§ Exercise details
Copy every one of the records below line by line, with no changes to any word, number, or mark.

§ Material for the task
-----

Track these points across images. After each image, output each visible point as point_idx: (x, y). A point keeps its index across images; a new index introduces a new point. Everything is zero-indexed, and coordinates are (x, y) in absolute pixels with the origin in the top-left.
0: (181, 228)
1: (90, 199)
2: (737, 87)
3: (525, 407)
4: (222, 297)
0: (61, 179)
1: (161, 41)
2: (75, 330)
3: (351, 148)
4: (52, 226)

-----

§ Expected answer
Track these points across images. After each image, output each visible point as point_idx: (x, y). A point keeps its index across images; a new index introduces a new point. Everything is zero-indexed, and coordinates are (x, y) in absolute pixels with the origin in the top-left.
0: (181, 228)
1: (90, 199)
2: (737, 87)
3: (525, 407)
4: (222, 297)
0: (61, 179)
1: (161, 41)
2: (75, 330)
3: (351, 148)
4: (52, 226)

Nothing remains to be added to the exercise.